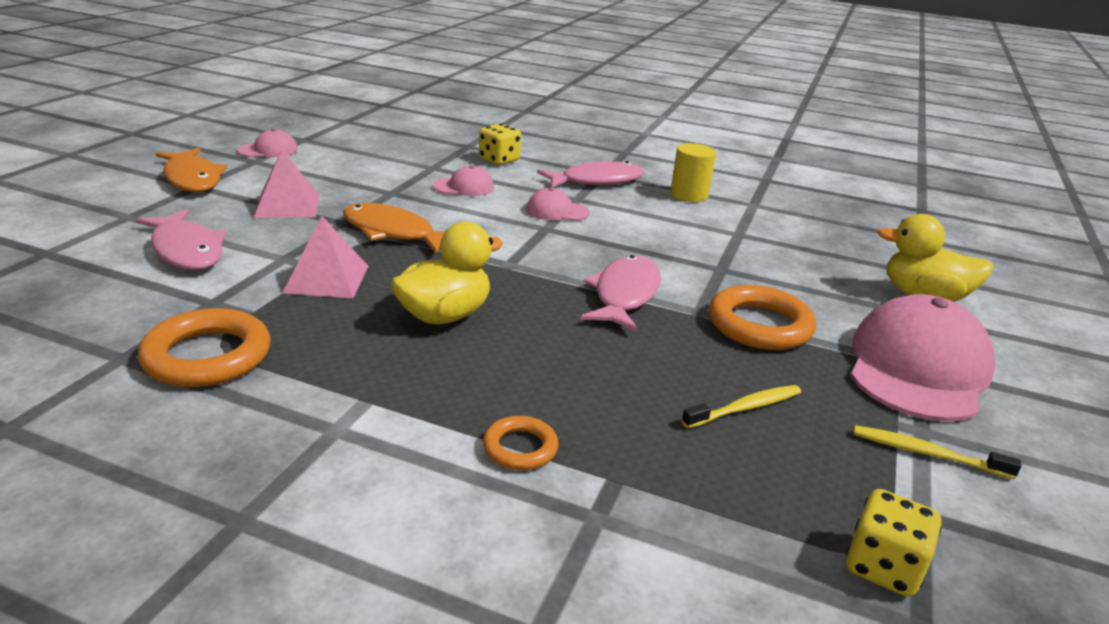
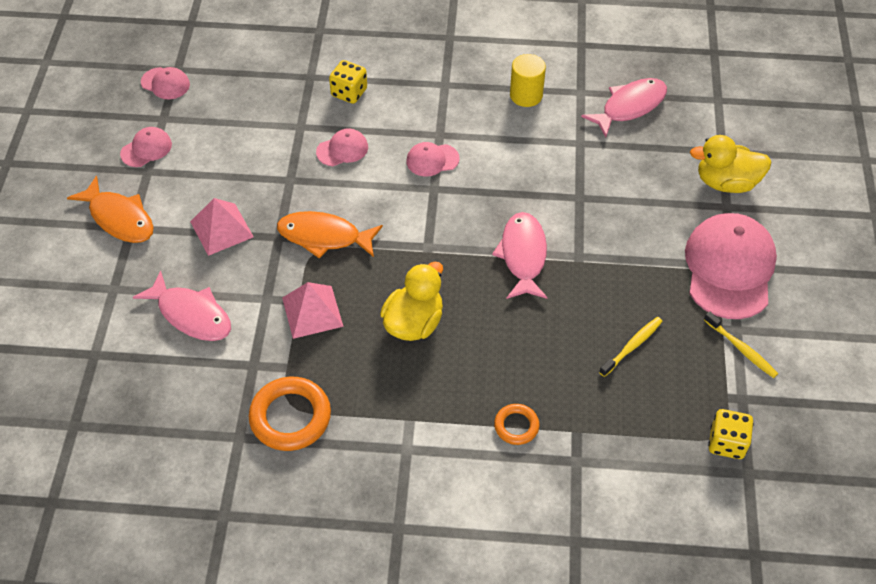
camera: 15 degrees left, 25 degrees up
(327, 125) = (165, 83): none -> pink cap
(597, 181) = (444, 99): pink fish -> pink fish (630, 106)
(759, 325) = (622, 258): orange ring -> none
(927, 453) = (741, 349): yellow toothbrush -> yellow toothbrush turned 135 degrees counterclockwise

* * *

*Assignment*
Copy every record above exactly, leaving out any pictures.

*Output below*
camera: 15 degrees left, 25 degrees up
(327, 125) = (165, 83): none -> pink cap
(597, 181) = (444, 99): pink fish -> pink fish (630, 106)
(759, 325) = (622, 258): orange ring -> none
(927, 453) = (741, 349): yellow toothbrush -> yellow toothbrush turned 135 degrees counterclockwise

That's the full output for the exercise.